> _Exercise details_
Your task is to copy the lines of the data below from the line holding "in_second: [201, 250, 25, 41]" through the line holding "clockwise: 60", inclusive, exactly and with nothing added.

[Before-and-after scene images]
○ ○ ○ ○

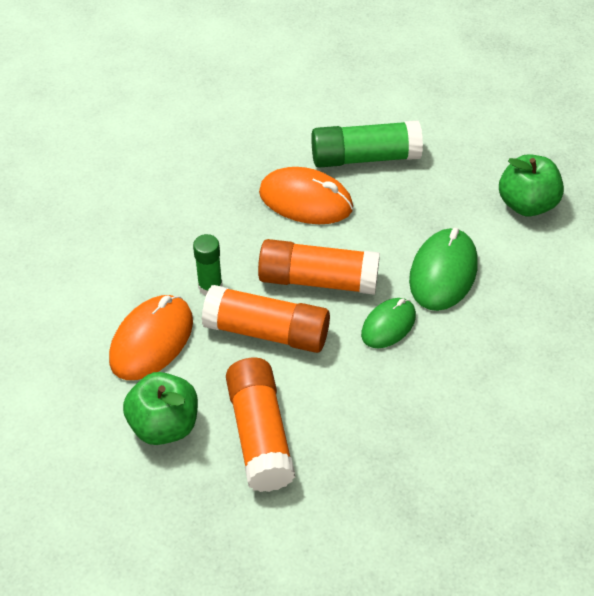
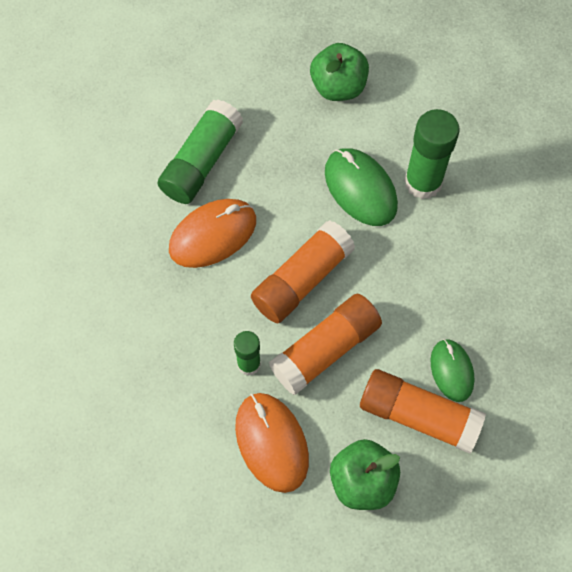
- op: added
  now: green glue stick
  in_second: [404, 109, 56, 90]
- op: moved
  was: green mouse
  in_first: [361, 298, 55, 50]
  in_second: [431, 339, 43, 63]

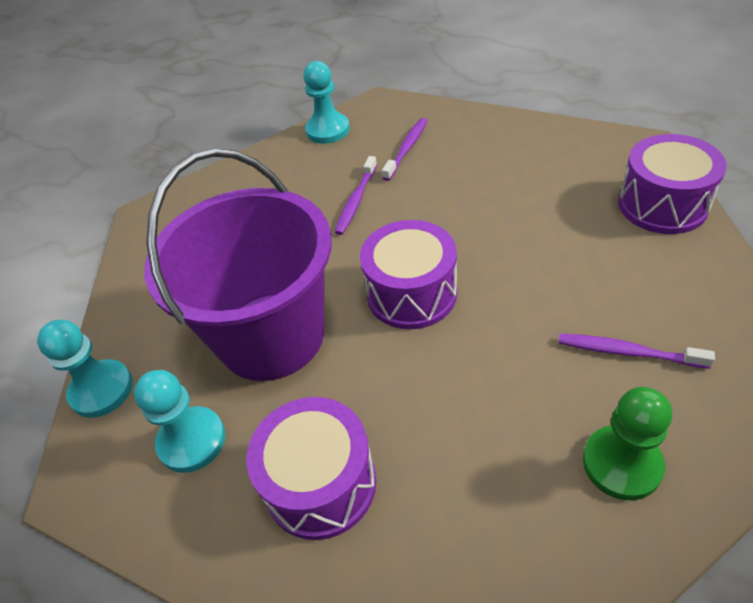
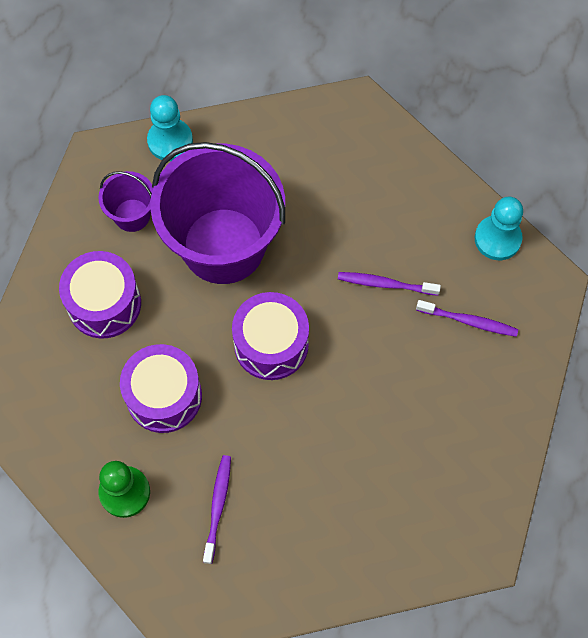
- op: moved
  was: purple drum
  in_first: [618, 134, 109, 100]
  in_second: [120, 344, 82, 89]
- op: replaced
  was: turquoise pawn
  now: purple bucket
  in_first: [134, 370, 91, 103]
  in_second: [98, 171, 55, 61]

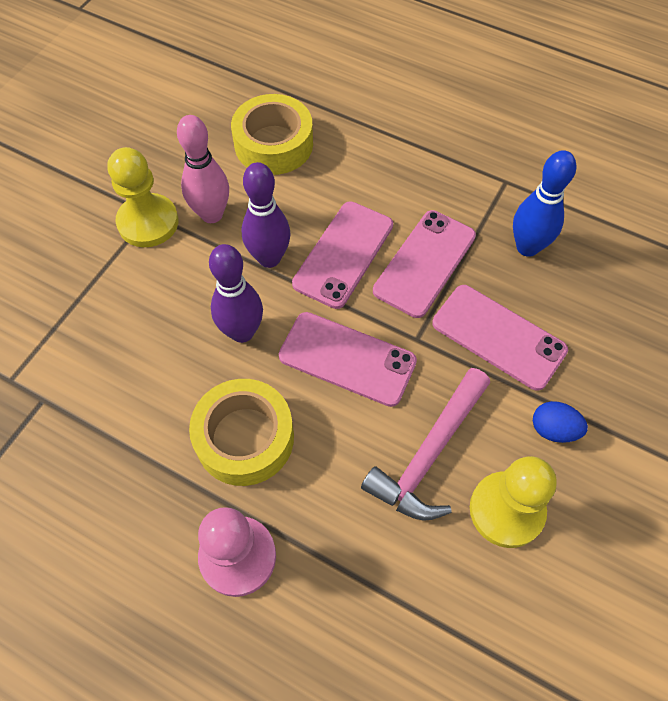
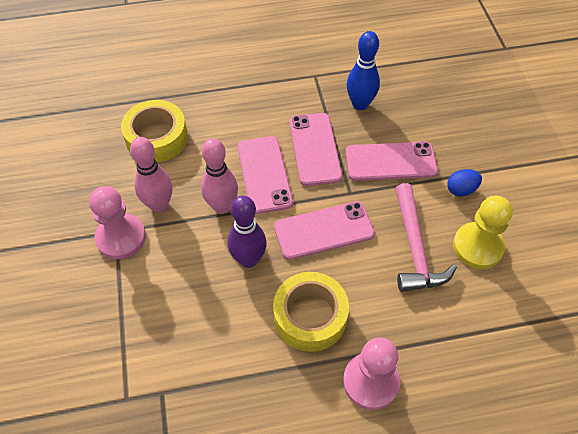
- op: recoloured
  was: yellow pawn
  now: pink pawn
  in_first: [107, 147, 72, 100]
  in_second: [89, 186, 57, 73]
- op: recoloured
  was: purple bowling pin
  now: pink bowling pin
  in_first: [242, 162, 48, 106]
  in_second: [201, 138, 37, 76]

○ ○ ○ ○

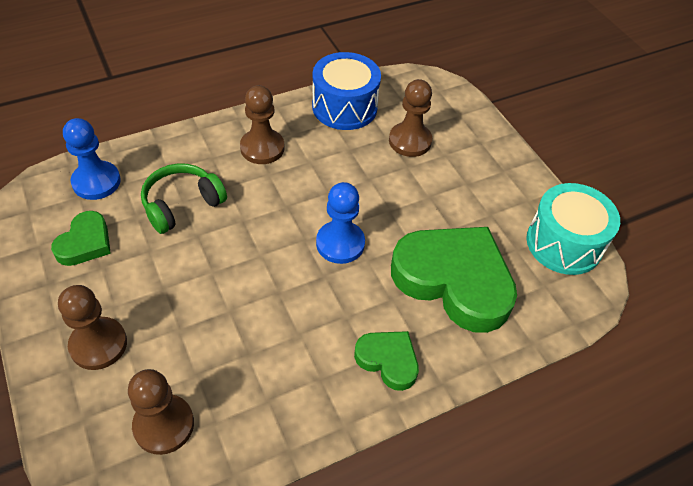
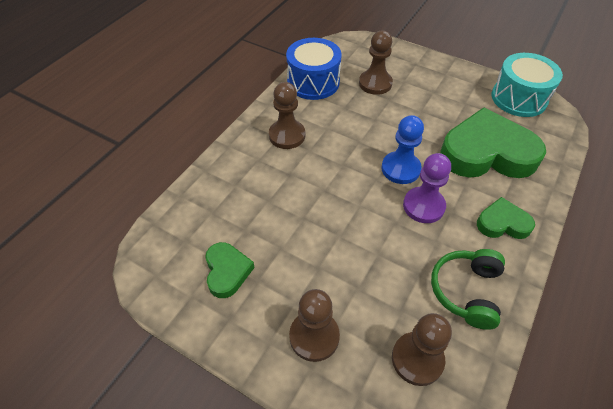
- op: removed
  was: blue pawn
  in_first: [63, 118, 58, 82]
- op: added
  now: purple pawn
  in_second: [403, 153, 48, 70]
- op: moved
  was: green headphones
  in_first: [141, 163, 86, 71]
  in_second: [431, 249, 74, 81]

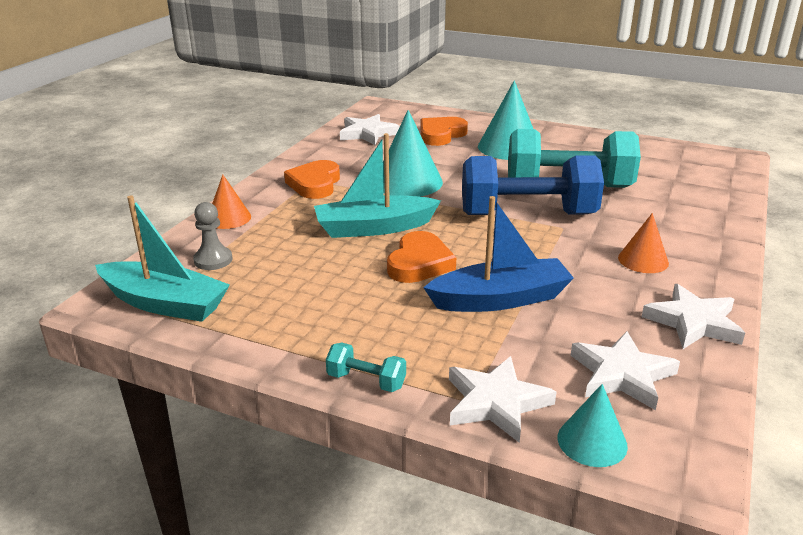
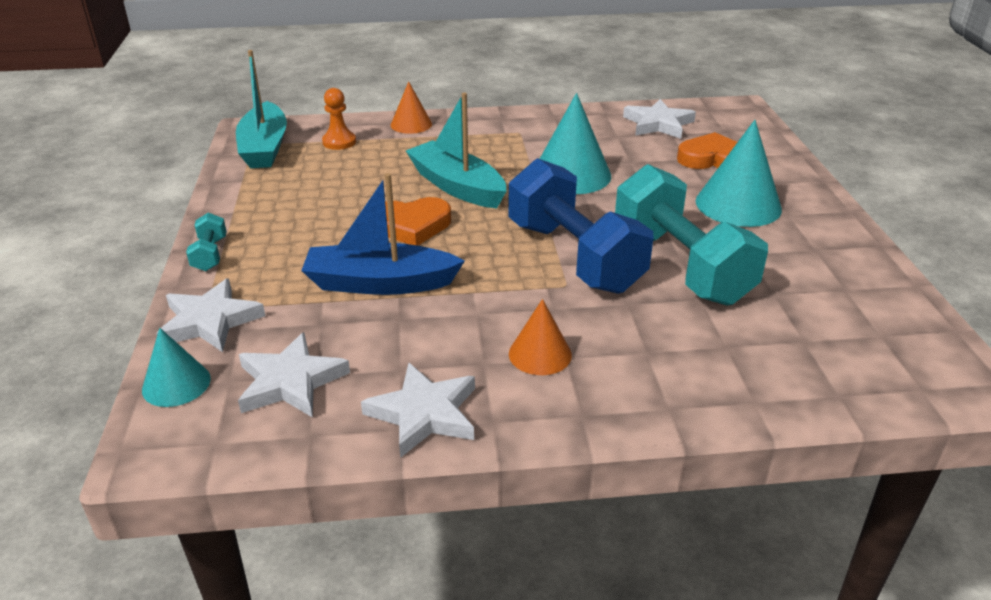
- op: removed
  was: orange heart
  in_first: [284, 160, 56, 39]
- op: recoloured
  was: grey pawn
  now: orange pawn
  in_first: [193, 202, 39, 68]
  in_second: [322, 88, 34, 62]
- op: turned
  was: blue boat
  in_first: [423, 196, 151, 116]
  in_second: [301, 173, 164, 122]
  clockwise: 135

○ ○ ○ ○

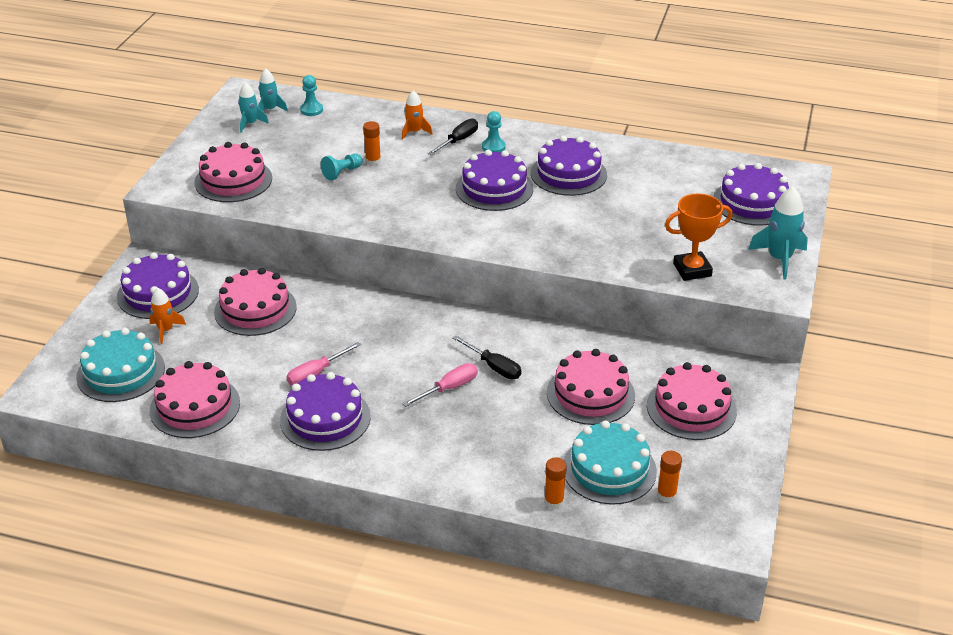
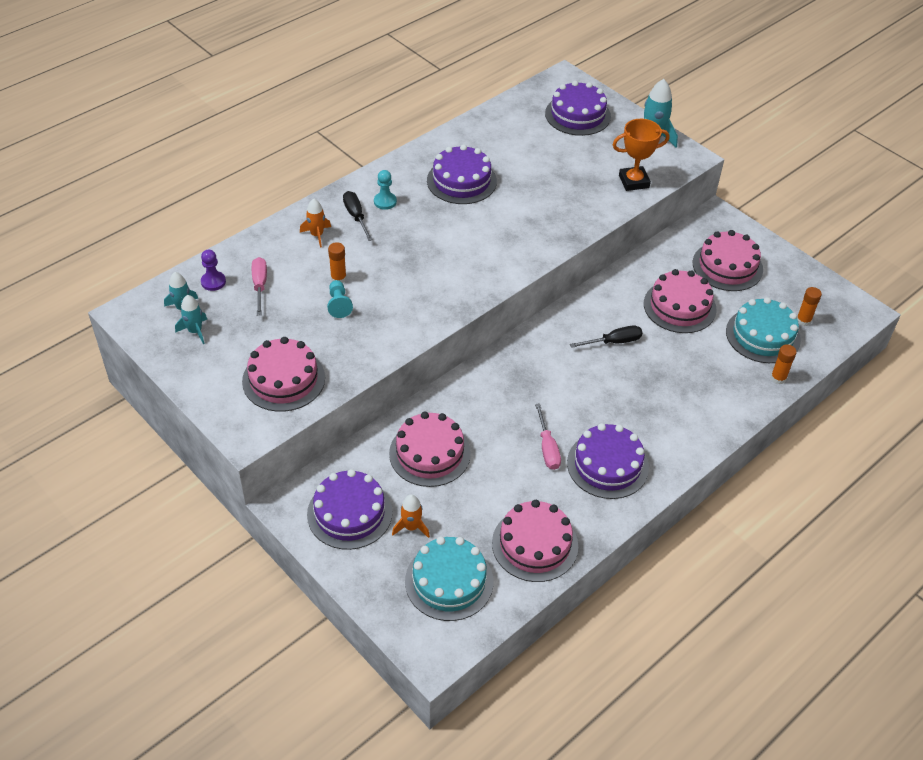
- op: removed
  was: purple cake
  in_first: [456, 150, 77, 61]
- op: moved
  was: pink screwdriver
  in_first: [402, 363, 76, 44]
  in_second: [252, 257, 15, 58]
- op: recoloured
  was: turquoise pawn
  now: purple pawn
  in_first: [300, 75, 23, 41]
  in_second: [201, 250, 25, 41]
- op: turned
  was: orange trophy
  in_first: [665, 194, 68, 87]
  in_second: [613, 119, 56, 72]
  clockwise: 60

○ ○ ○ ○

> _Result for this task_
  in_second: [201, 250, 25, 41]
- op: turned
  was: orange trophy
  in_first: [665, 194, 68, 87]
  in_second: [613, 119, 56, 72]
  clockwise: 60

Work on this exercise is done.